*WHAT YOU SHOULD DO*
Would you retype, word for word, the line with "U106 pin OUT: n13 -> VA" and each line after it to the end of the entries below, leaving the pictures out?

[Data extracted from a collection]
Start of Block

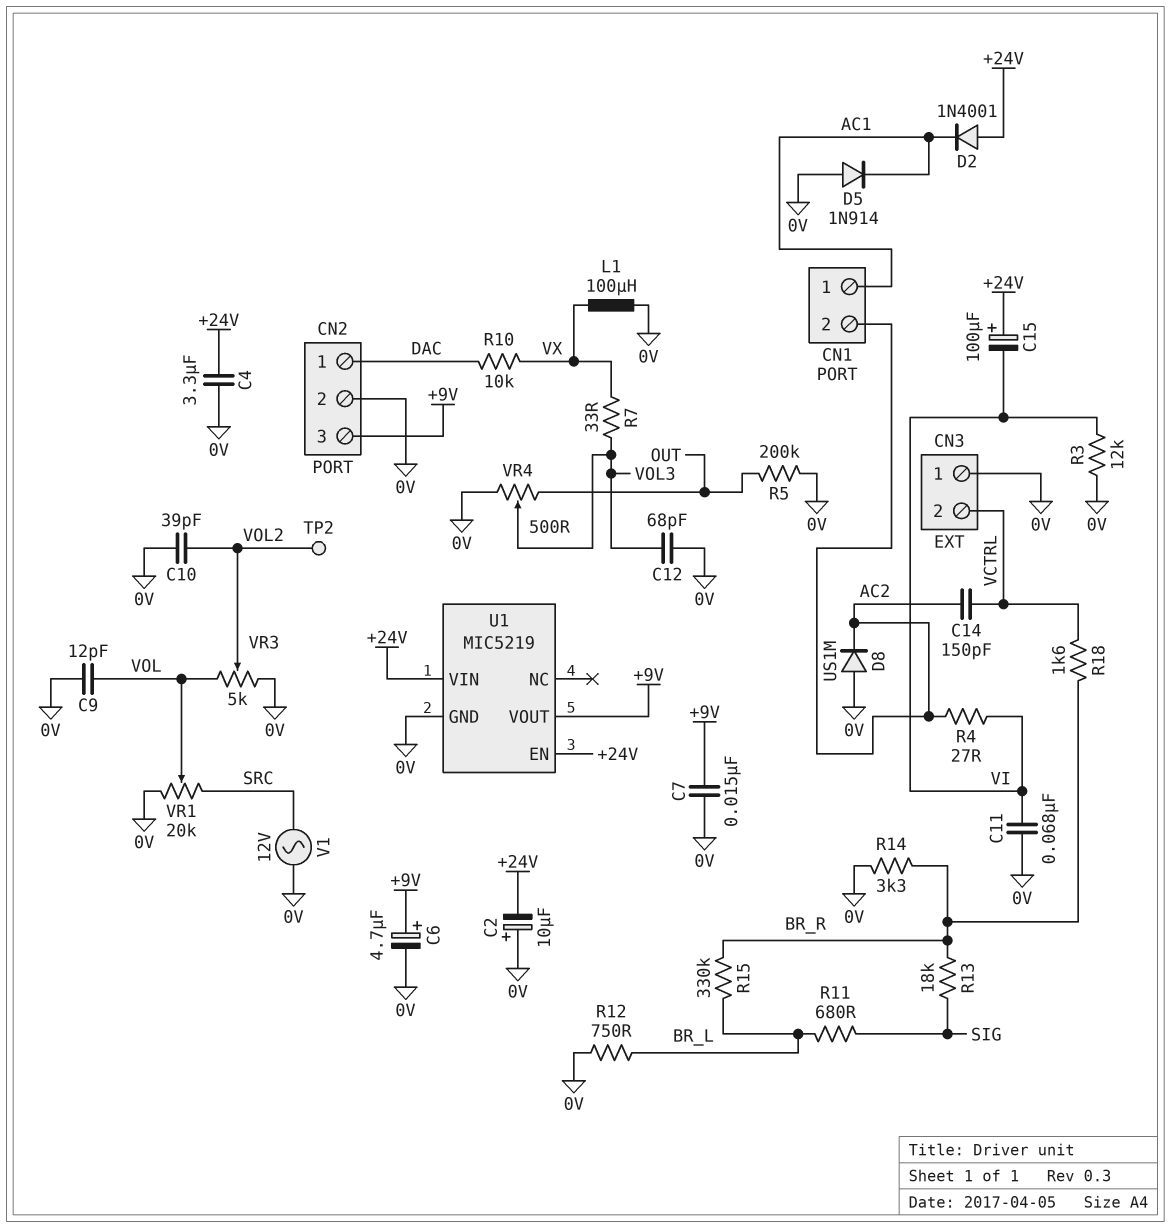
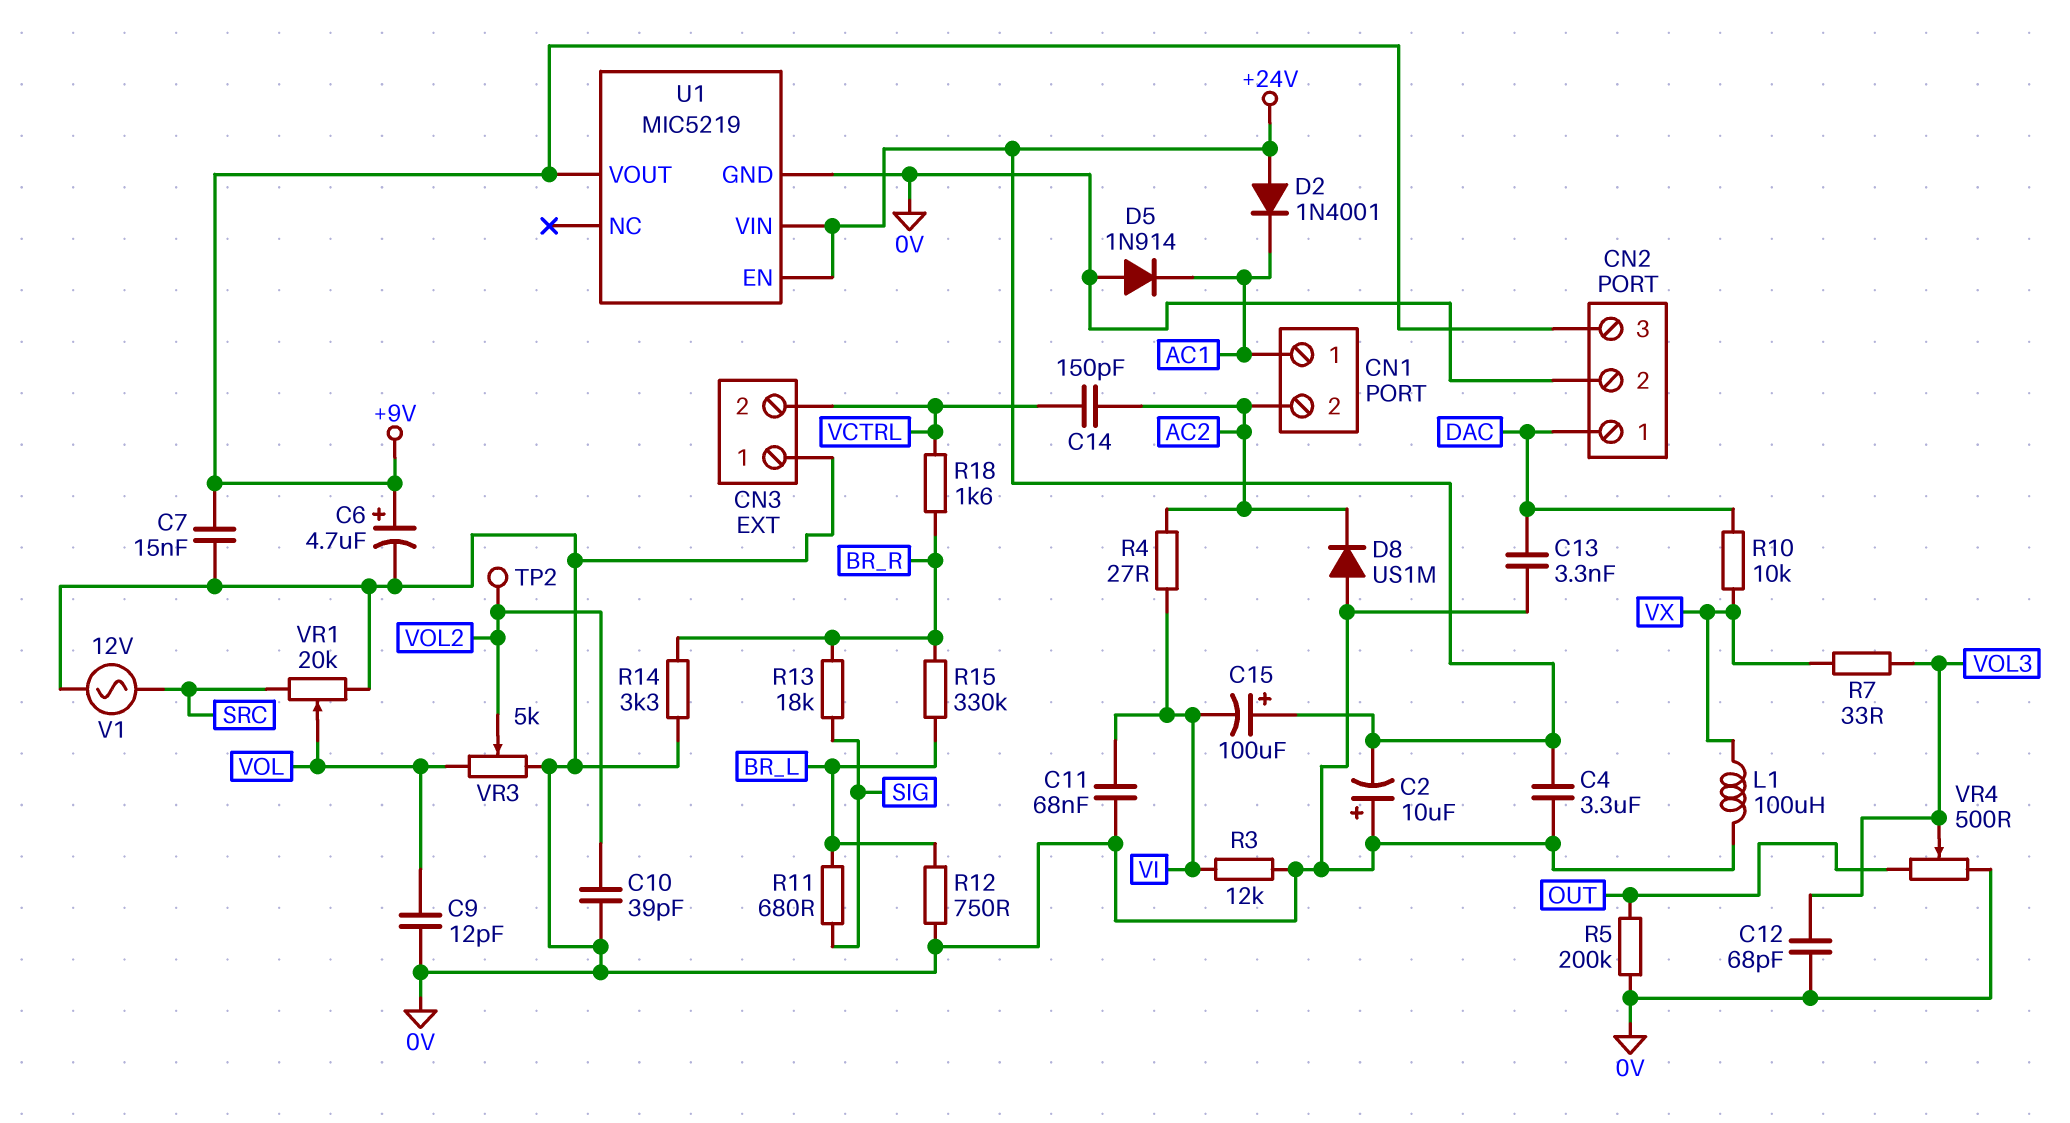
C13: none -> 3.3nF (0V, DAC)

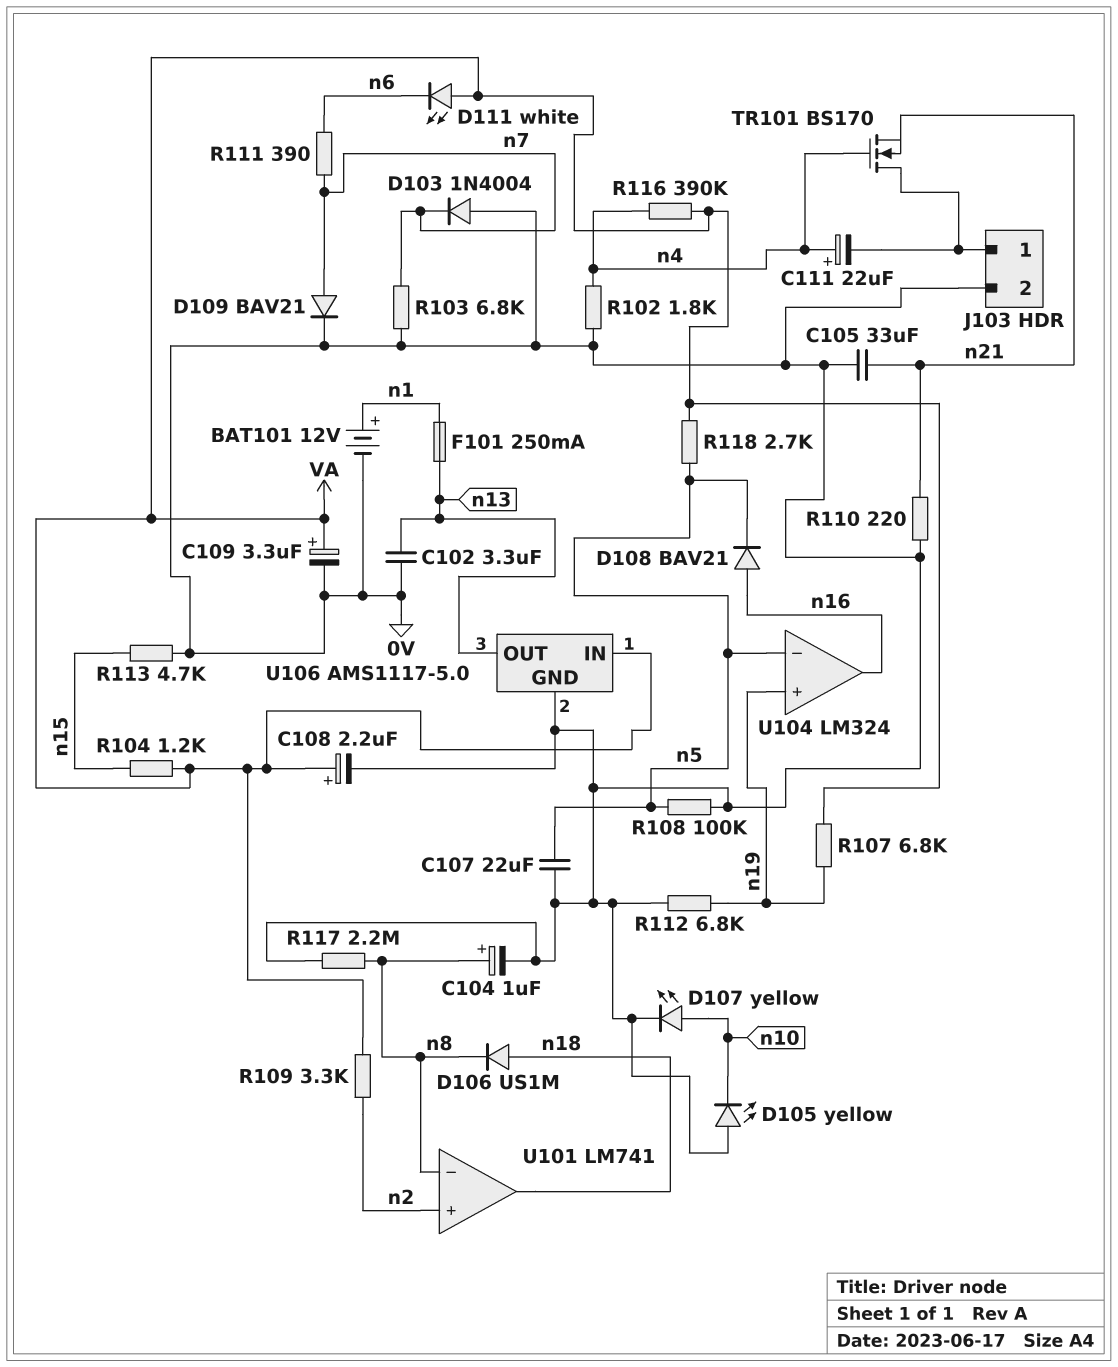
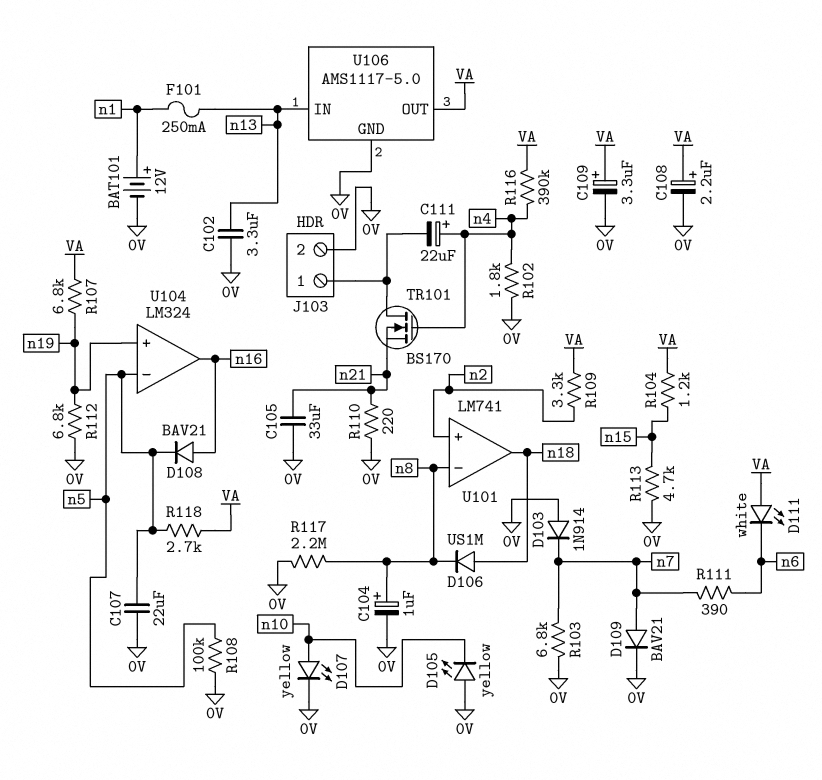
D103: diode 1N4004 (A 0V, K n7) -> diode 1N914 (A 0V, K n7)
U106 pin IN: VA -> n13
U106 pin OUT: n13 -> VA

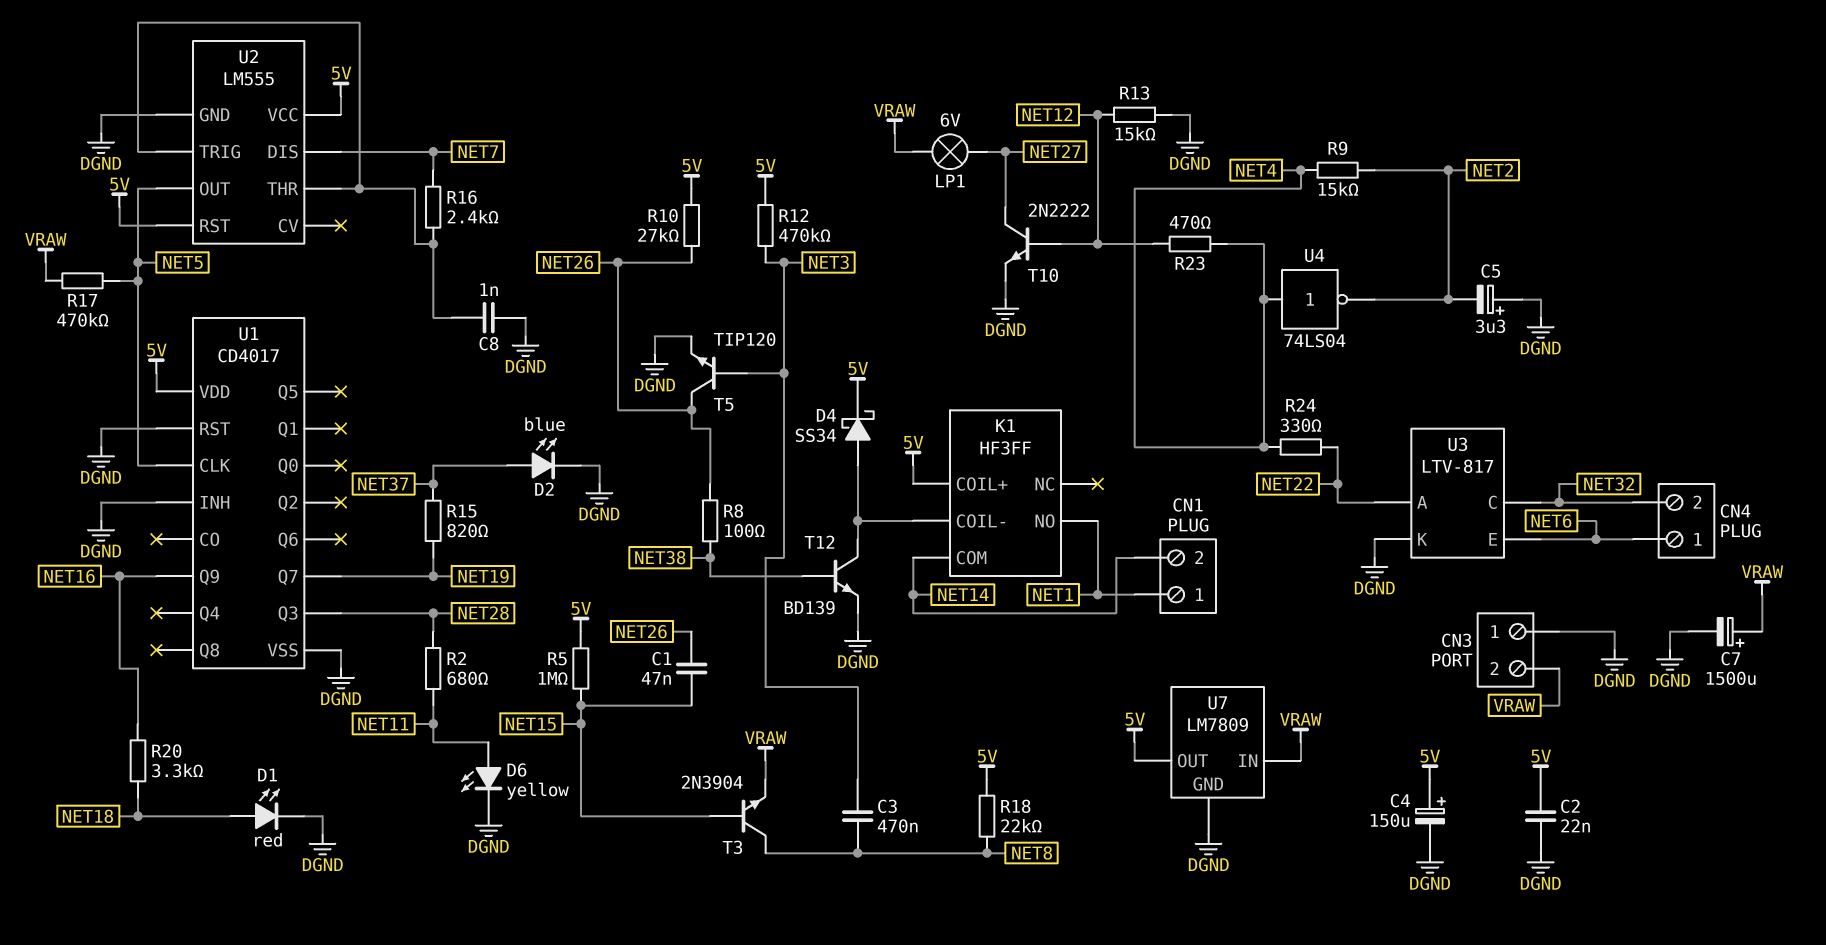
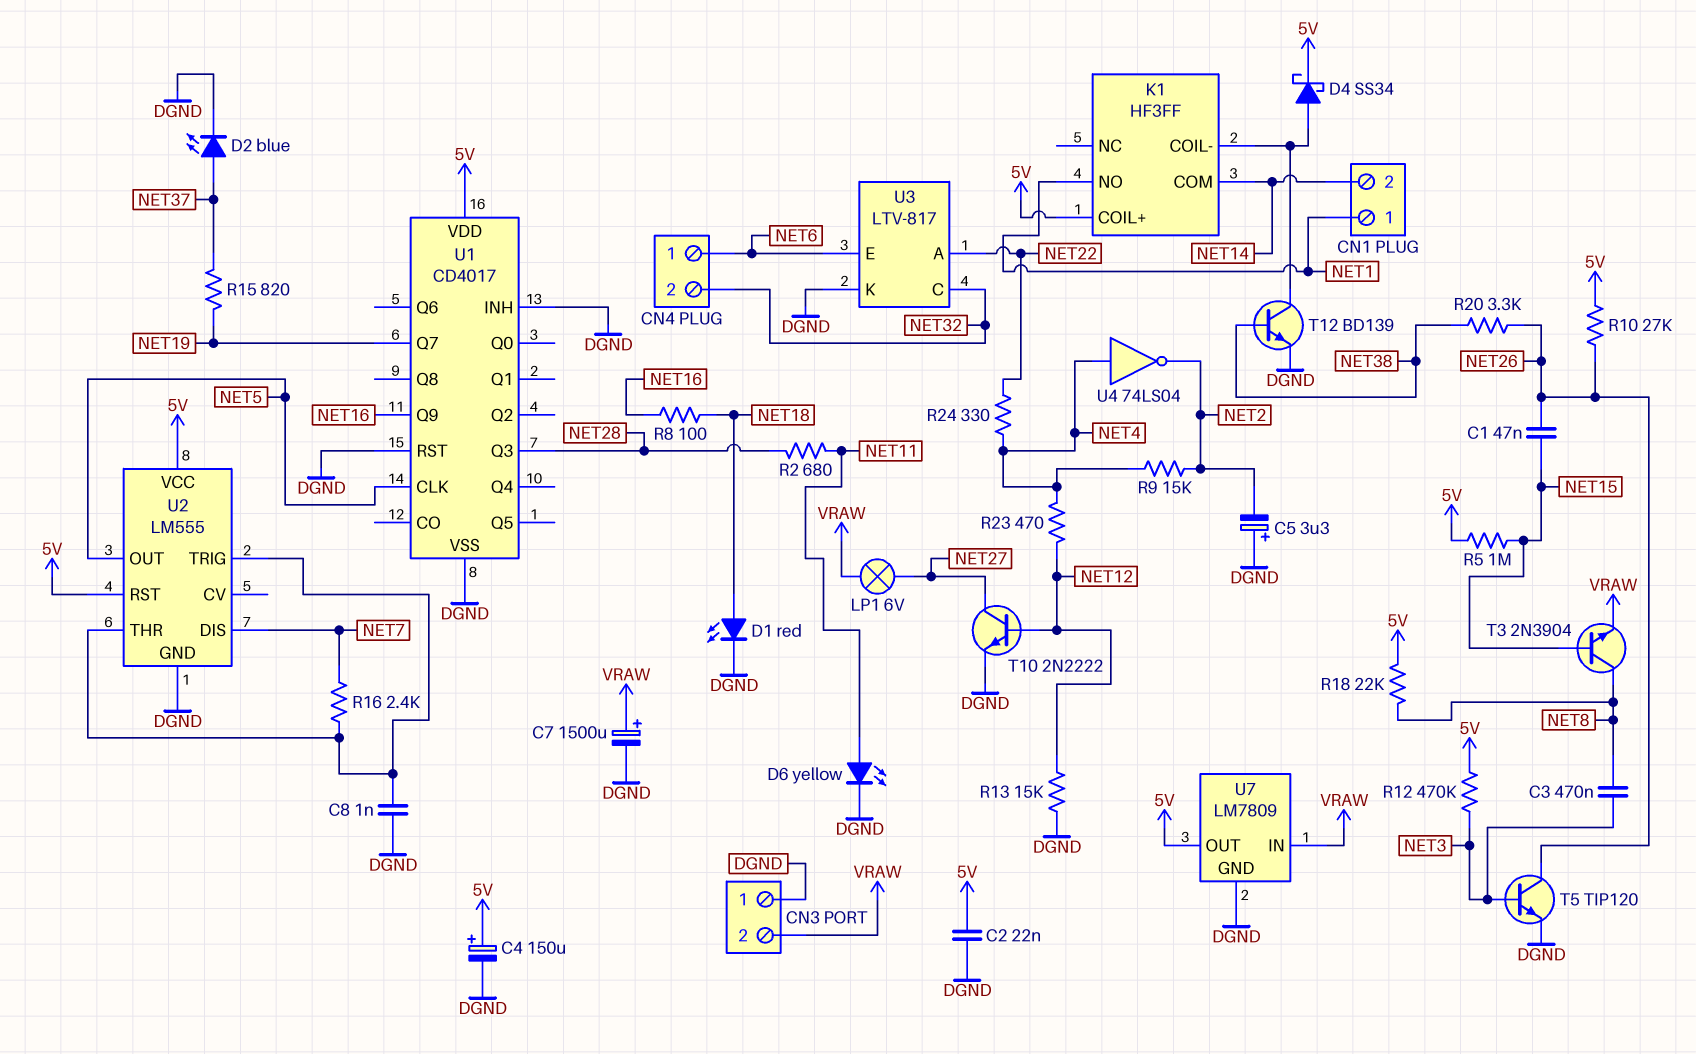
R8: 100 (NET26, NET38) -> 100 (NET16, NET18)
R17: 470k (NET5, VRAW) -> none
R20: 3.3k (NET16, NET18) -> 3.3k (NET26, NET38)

End of Block

*SOLUTION TO THE PROBLEM*
U106 pin OUT: n13 -> VA

R8: 100 (NET26, NET38) -> 100 (NET16, NET18)
R17: 470k (NET5, VRAW) -> none
R20: 3.3k (NET16, NET18) -> 3.3k (NET26, NET38)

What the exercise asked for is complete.